- [What to work on] In the entries below, how many lines contain the string "camera"? Give the number by itself.

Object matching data
■ ■ ■ ■ ■
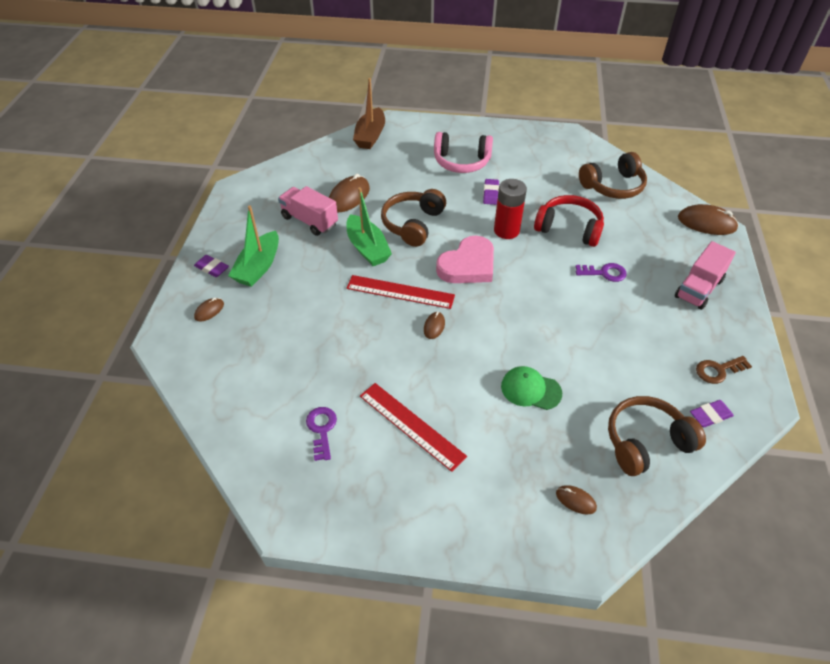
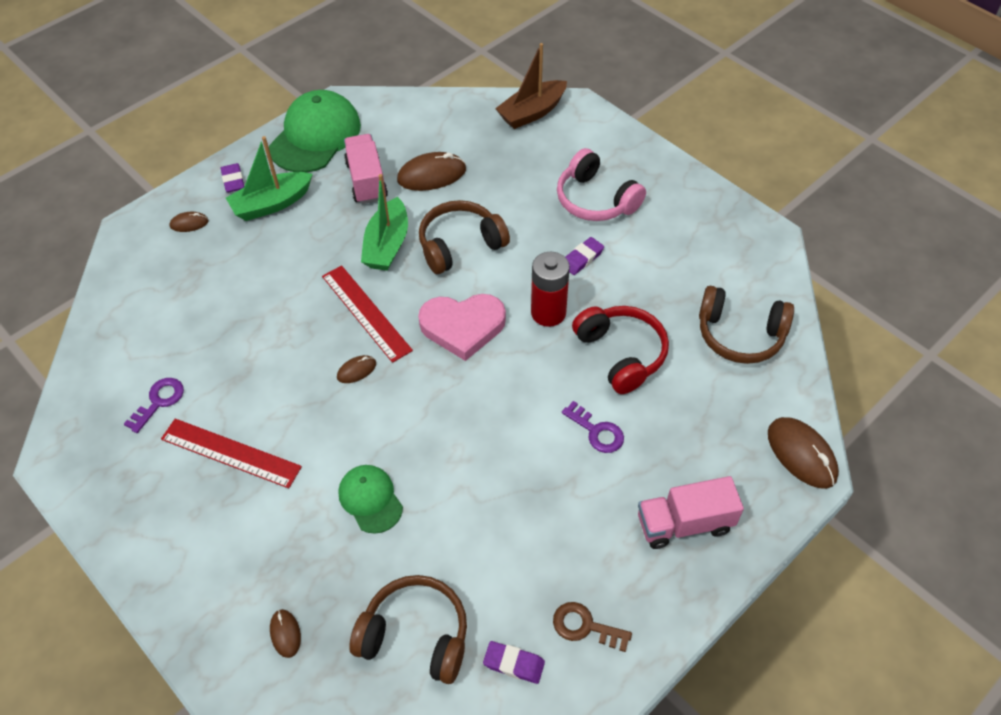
camera: 40 degrees right, 5 degrees up
(242, 213) = (315, 136): none -> green cap
(411, 425) = (230, 453): red ruler -> red ruler turned 60 degrees counterclockwise

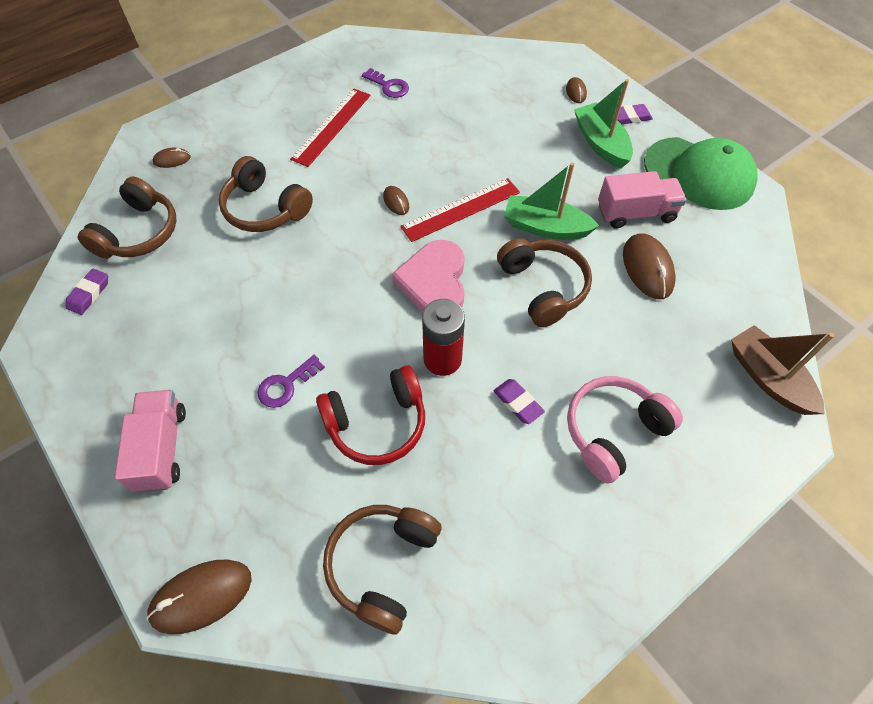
camera: 95 degrees right, 5 degrees up
(370, 499) = (265, 208): green cap -> brown headphones
(585, 627) = (97, 348): brown key -> none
■ ■ ■ ■ ■
- [Response to this task] 2